(Beginning of Recorded data)

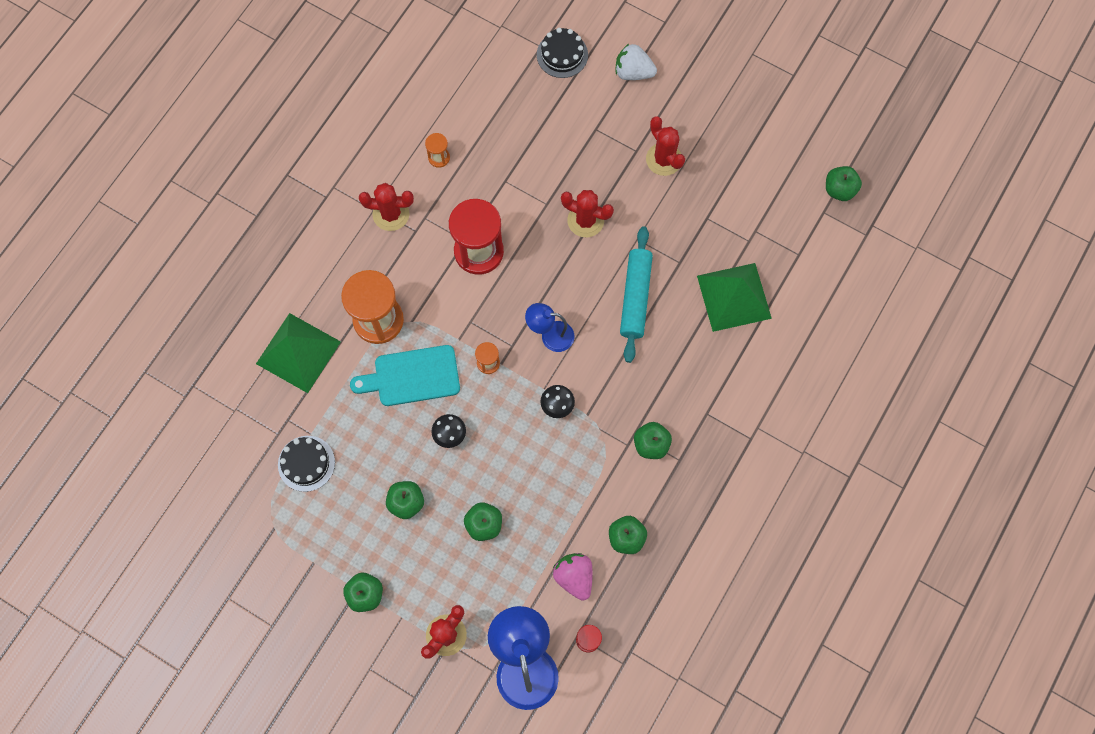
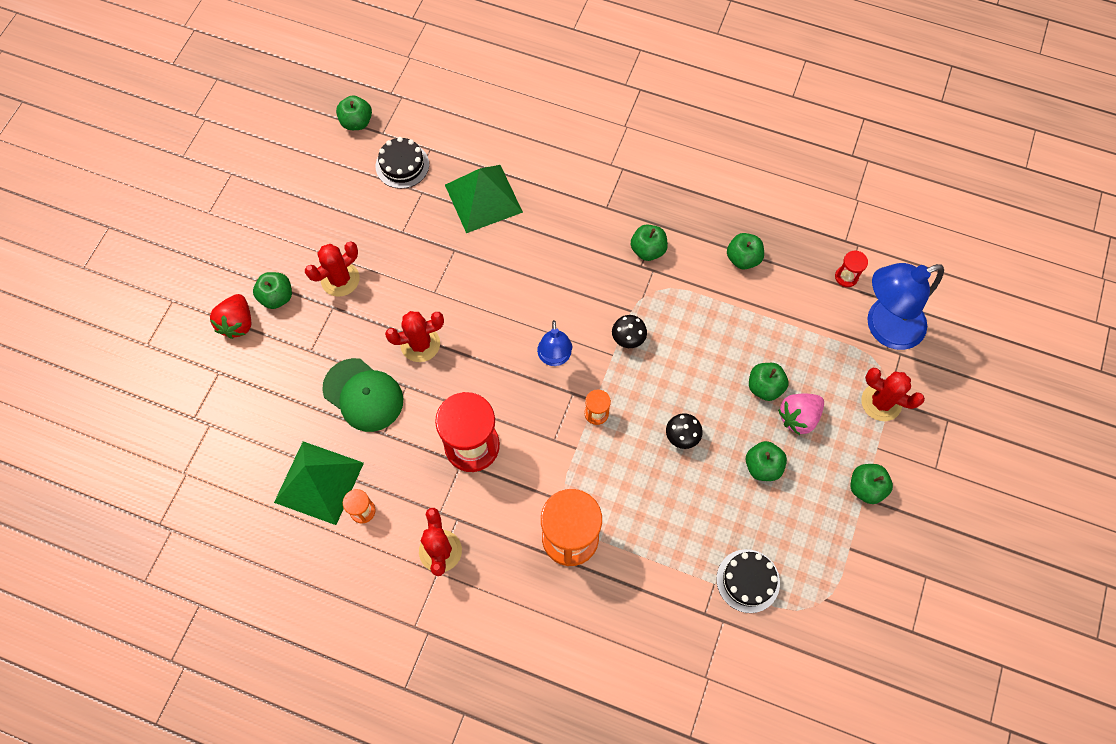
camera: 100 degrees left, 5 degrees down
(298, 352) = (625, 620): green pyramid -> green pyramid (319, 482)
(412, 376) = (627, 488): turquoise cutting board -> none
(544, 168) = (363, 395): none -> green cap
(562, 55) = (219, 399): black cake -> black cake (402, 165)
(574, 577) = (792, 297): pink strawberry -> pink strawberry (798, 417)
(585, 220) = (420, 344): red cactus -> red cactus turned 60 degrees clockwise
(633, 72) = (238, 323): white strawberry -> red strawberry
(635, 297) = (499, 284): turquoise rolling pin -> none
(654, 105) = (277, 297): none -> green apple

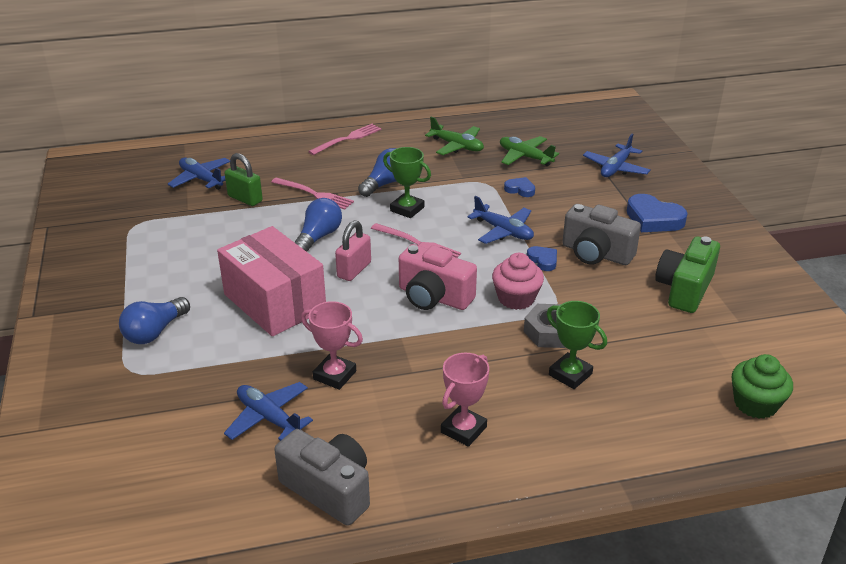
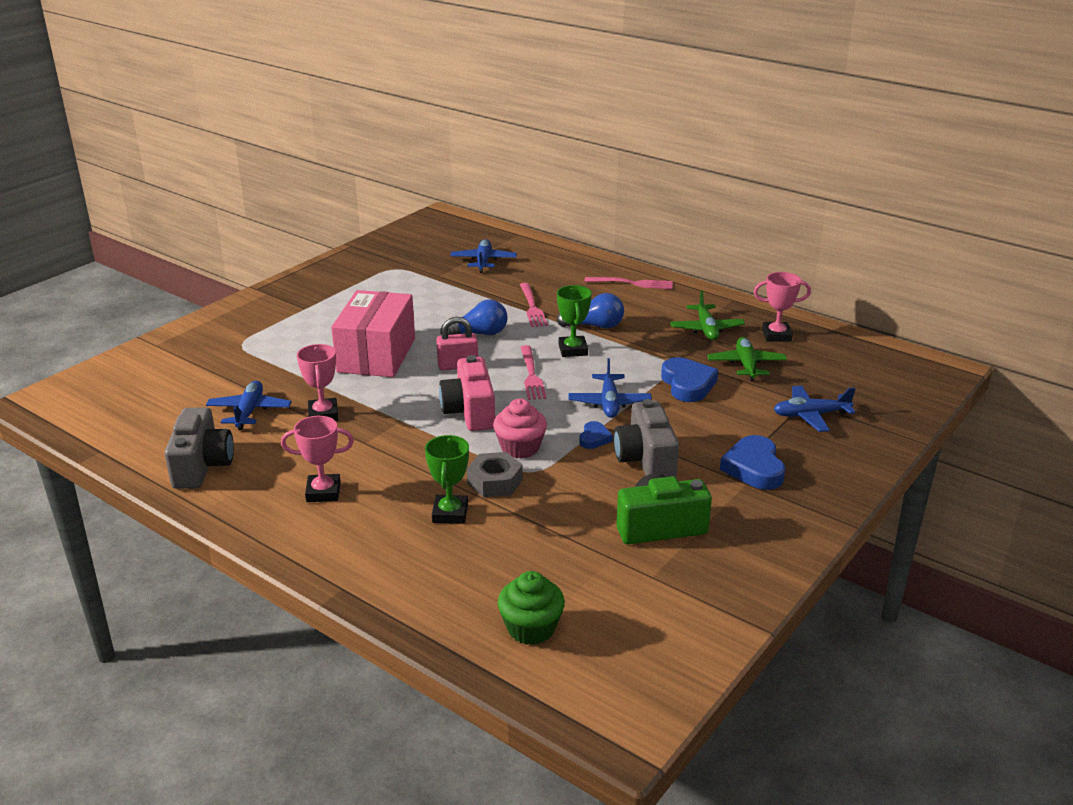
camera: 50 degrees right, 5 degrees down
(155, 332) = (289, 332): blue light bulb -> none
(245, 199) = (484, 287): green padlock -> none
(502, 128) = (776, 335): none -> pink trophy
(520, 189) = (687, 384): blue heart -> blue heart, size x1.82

(End of Recorded data)

## Problem to solve
Without any pictures, return the entries exactly as given.

## Problem solution
camera: 100 degrees left, 5 degrees down
(298, 352) = (625, 620): green pyramid -> green pyramid (319, 482)
(412, 376) = (627, 488): turquoise cutting board -> none
(544, 168) = (363, 395): none -> green cap
(562, 55) = (219, 399): black cake -> black cake (402, 165)
(574, 577) = (792, 297): pink strawberry -> pink strawberry (798, 417)
(585, 220) = (420, 344): red cactus -> red cactus turned 60 degrees clockwise
(633, 72) = (238, 323): white strawberry -> red strawberry
(635, 297) = (499, 284): turquoise rolling pin -> none
(654, 105) = (277, 297): none -> green apple

camera: 50 degrees right, 5 degrees down
(155, 332) = (289, 332): blue light bulb -> none
(245, 199) = (484, 287): green padlock -> none
(502, 128) = (776, 335): none -> pink trophy
(520, 189) = (687, 384): blue heart -> blue heart, size x1.82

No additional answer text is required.